■ Written exercise:
Output all records precisely as written.

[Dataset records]
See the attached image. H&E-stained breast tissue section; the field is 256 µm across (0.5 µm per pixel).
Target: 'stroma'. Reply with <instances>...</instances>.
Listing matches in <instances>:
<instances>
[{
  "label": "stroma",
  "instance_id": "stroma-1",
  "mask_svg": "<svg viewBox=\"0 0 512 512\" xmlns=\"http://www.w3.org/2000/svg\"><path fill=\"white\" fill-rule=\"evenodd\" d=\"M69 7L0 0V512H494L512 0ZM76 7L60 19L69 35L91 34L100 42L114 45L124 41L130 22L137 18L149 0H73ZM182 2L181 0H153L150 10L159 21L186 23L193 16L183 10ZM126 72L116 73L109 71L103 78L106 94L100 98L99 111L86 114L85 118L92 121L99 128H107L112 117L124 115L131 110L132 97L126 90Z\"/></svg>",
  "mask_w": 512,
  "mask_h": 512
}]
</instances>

■ Reply to the exercise:
See the attached image. H&E-stained breast tissue section; the field is 256 µm across (0.5 µm per pixel).
Target: 'stroma'. Reply with <instances>...</instances>.
Listing matches in <instances>:
<instances>
[{
  "label": "stroma",
  "instance_id": "stroma-1",
  "mask_svg": "<svg viewBox=\"0 0 512 512\" xmlns=\"http://www.w3.org/2000/svg\"><path fill=\"white\" fill-rule=\"evenodd\" d=\"M69 7L0 0V512H494L512 0ZM76 7L60 19L69 35L91 34L100 42L114 45L124 41L130 22L137 18L149 0H73ZM182 2L181 0H153L150 10L159 21L186 23L193 16L183 10ZM126 72L116 73L109 71L103 78L106 94L100 98L99 111L86 114L85 118L92 121L99 128H107L112 117L124 115L131 110L132 97L126 90Z\"/></svg>",
  "mask_w": 512,
  "mask_h": 512
}]
</instances>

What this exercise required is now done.